**Try it**
Except for the pictures, output the records in full and exactly.

Scene change data:
..........

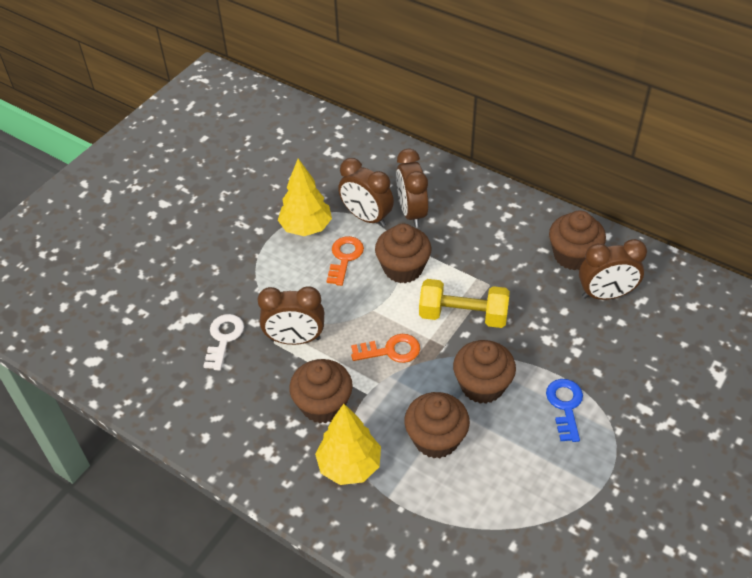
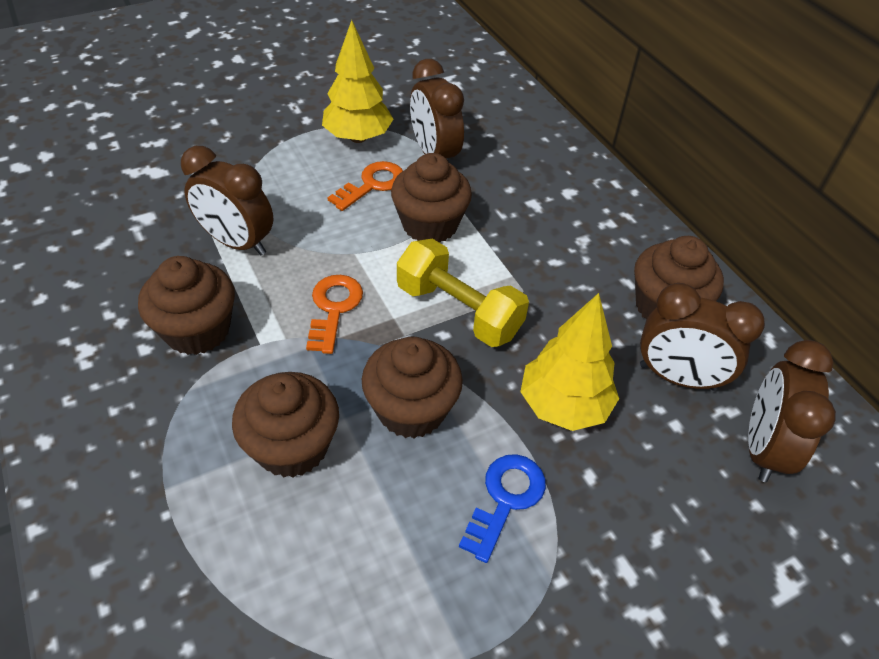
camera: 25 degrees right, 0 degrees up
(224, 338) = (164, 206): white key -> none
(349, 465) = (157, 420): yellow tree -> yellow tree (564, 405)
(391, 350) = (334, 308): orange key -> orange key turned 105 degrees counterclockwise
(412, 212) = (491, 172): brown clock -> brown clock (762, 448)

..........

**Expected answer**
camera: 25 degrees right, 0 degrees up
(224, 338) = (164, 206): white key -> none
(349, 465) = (157, 420): yellow tree -> yellow tree (564, 405)
(391, 350) = (334, 308): orange key -> orange key turned 105 degrees counterclockwise
(412, 212) = (491, 172): brown clock -> brown clock (762, 448)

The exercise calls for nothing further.